> Exercise objective
Repeat word for word everything from the line containing "(644, 447) = (348, 464): black" to the end of the listing, first and last lines included, and only that.

== Input ==

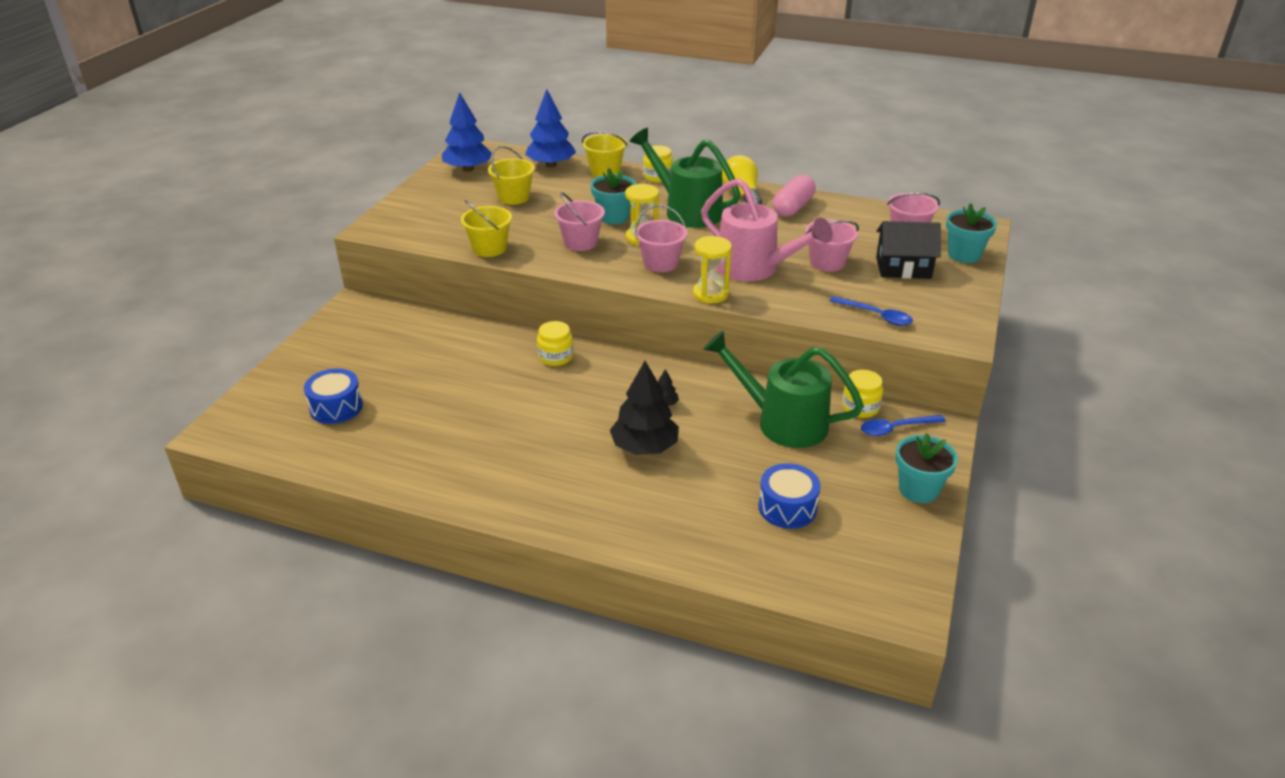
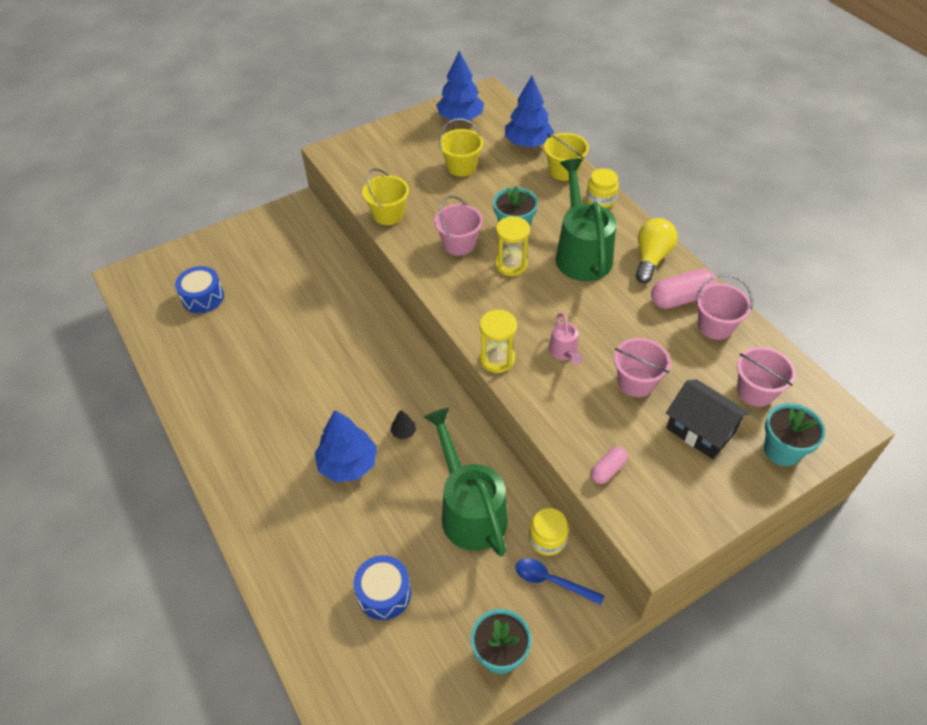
camera: 40 degrees right, 15 degrees up
(555, 357) = (376, 337): yellow jar -> none
(644, 447) = (348, 464): black tree -> blue tree
(661, 263) = (495, 302): pink bucket -> pink bucket (715, 326)
(755, 269) = (564, 353): pink watering can -> pink watering can, size x0.46
(876, 316) = (608, 470): blue spoon -> pink capsule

===

> Exercise answer
(644, 447) = (348, 464): black tree -> blue tree
(661, 263) = (495, 302): pink bucket -> pink bucket (715, 326)
(755, 269) = (564, 353): pink watering can -> pink watering can, size x0.46
(876, 316) = (608, 470): blue spoon -> pink capsule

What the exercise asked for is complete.